- Material for this task:
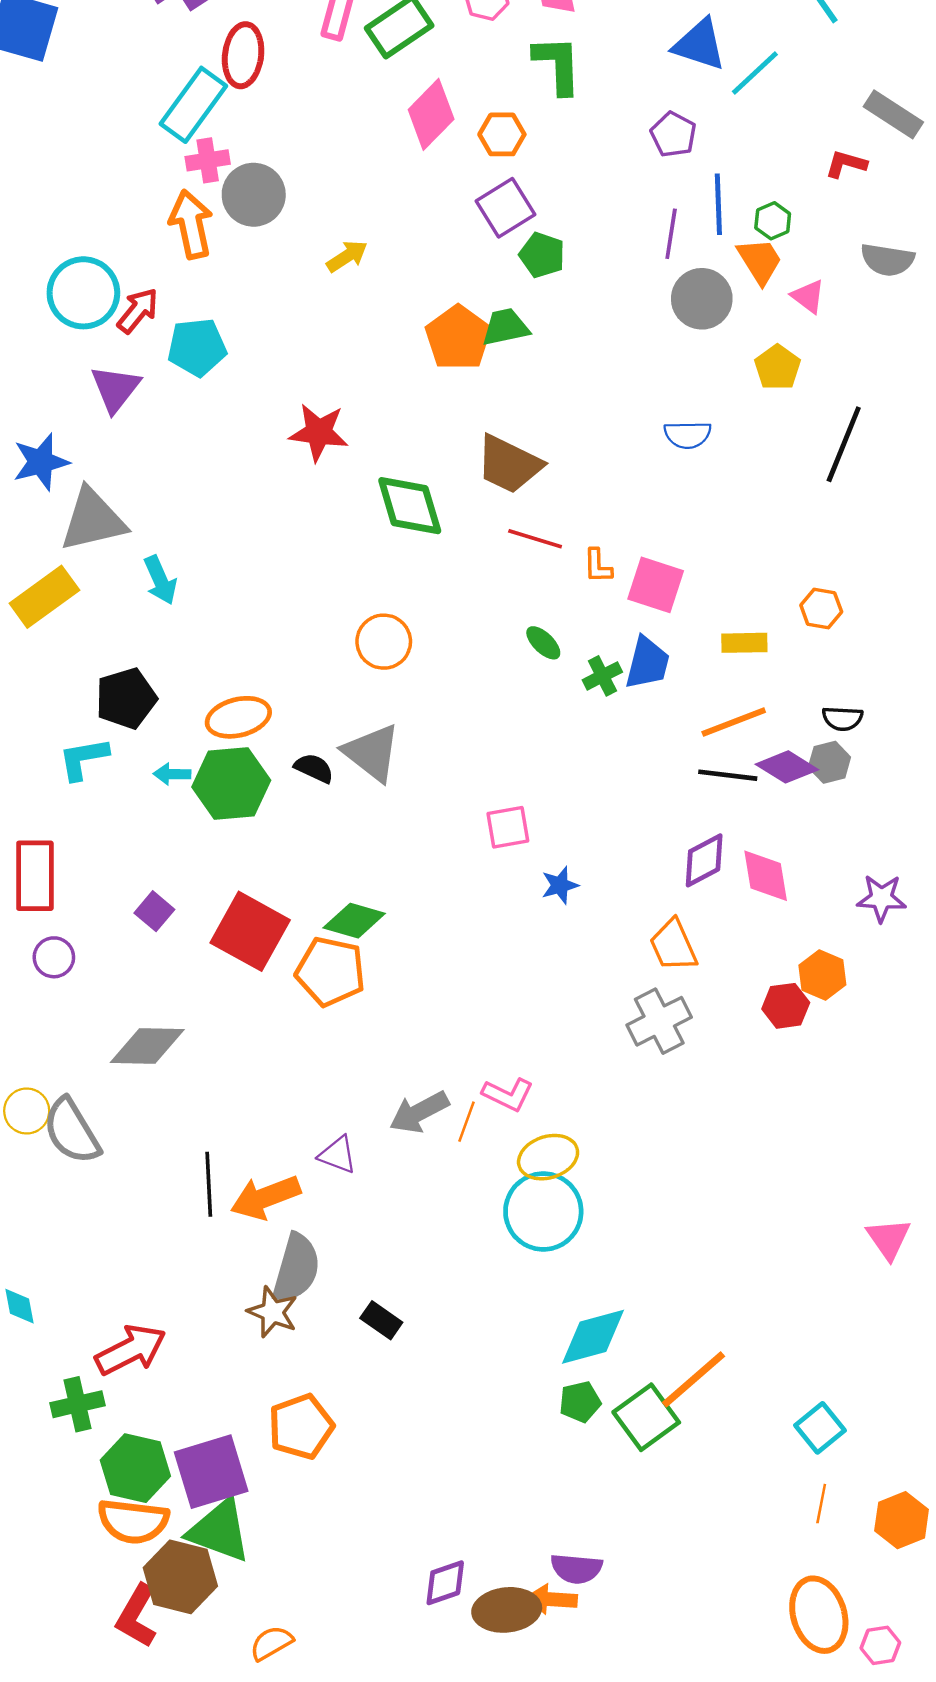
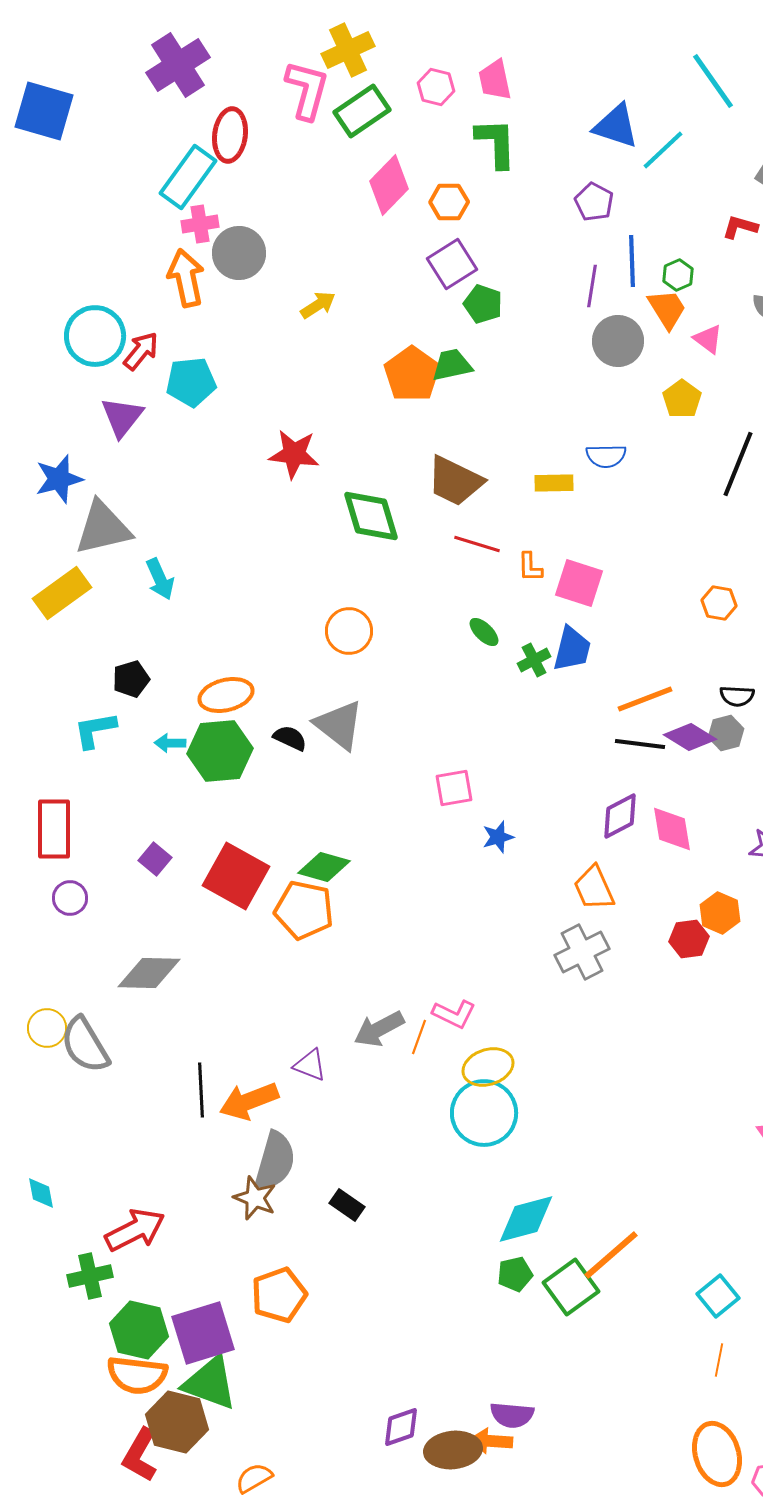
yellow rectangle: (744, 643) -> (554, 483), moved
black pentagon: (126, 698) -> (131, 679), size x0.7

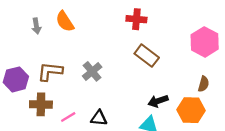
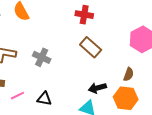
gray cross: (92, 71) -> (42, 57), turned -30
brown semicircle: (204, 84) -> (129, 74), moved

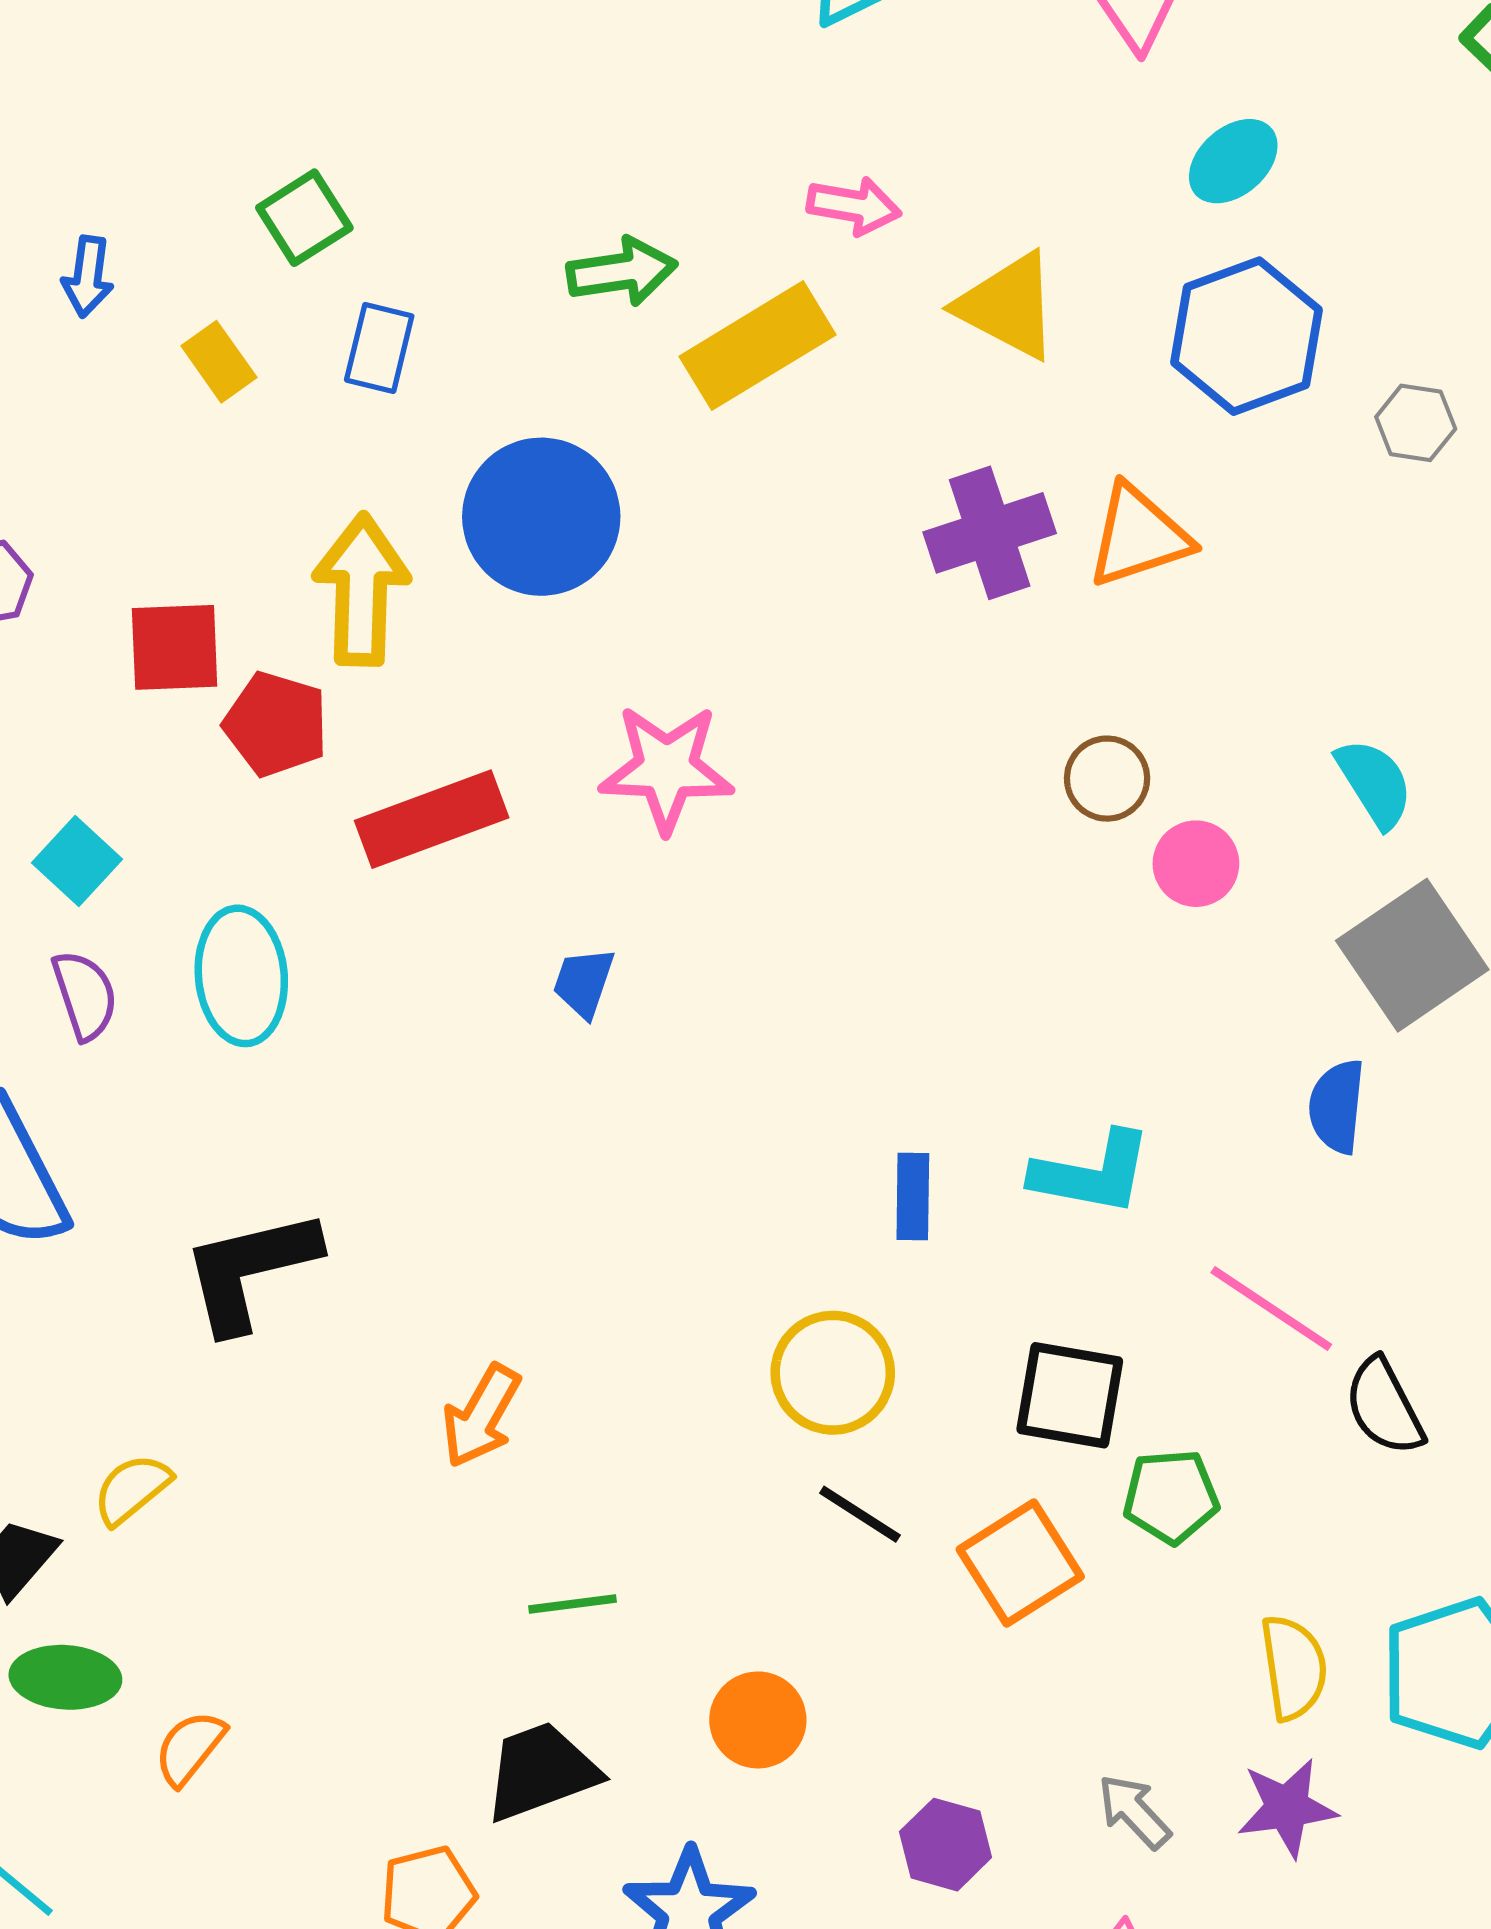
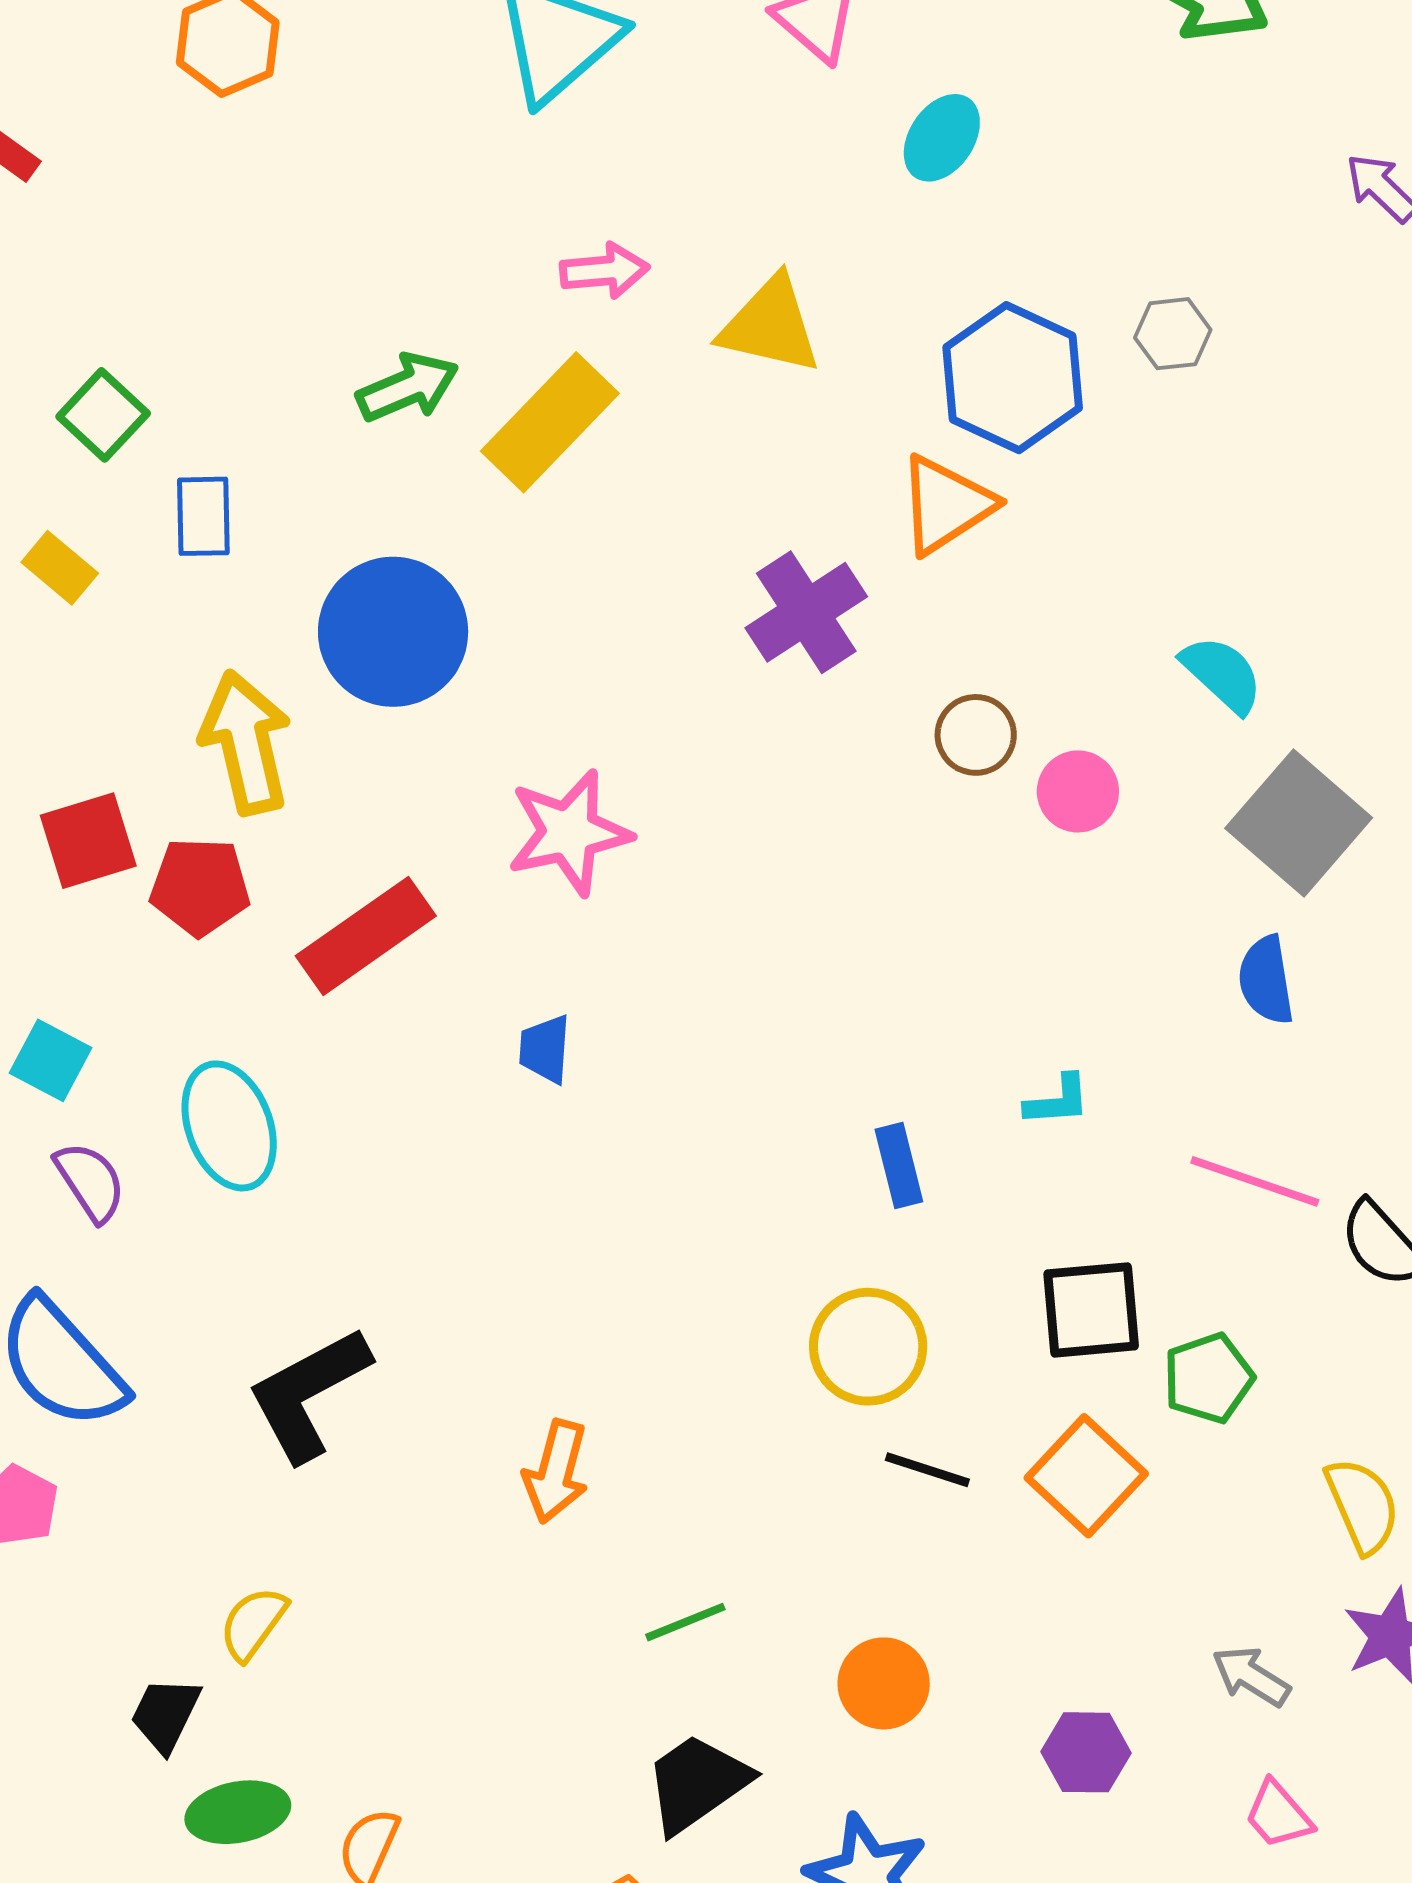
blue hexagon: (1246, 336) -> (1013, 378), moved
purple cross: (990, 533) -> (806, 612), moved
cyan L-shape: (1092, 1173) -> (1058, 1101), size x0.6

- What the exercise asks:
Copy the material above in full and exactly, skipping pictures.

- Response:
yellow rectangle: (744, 643) -> (554, 483), moved
black pentagon: (126, 698) -> (131, 679), size x0.7

gray cross: (92, 71) -> (42, 57), turned -30
brown semicircle: (204, 84) -> (129, 74), moved

blue hexagon: (1246, 336) -> (1013, 378), moved
purple cross: (990, 533) -> (806, 612), moved
cyan L-shape: (1092, 1173) -> (1058, 1101), size x0.6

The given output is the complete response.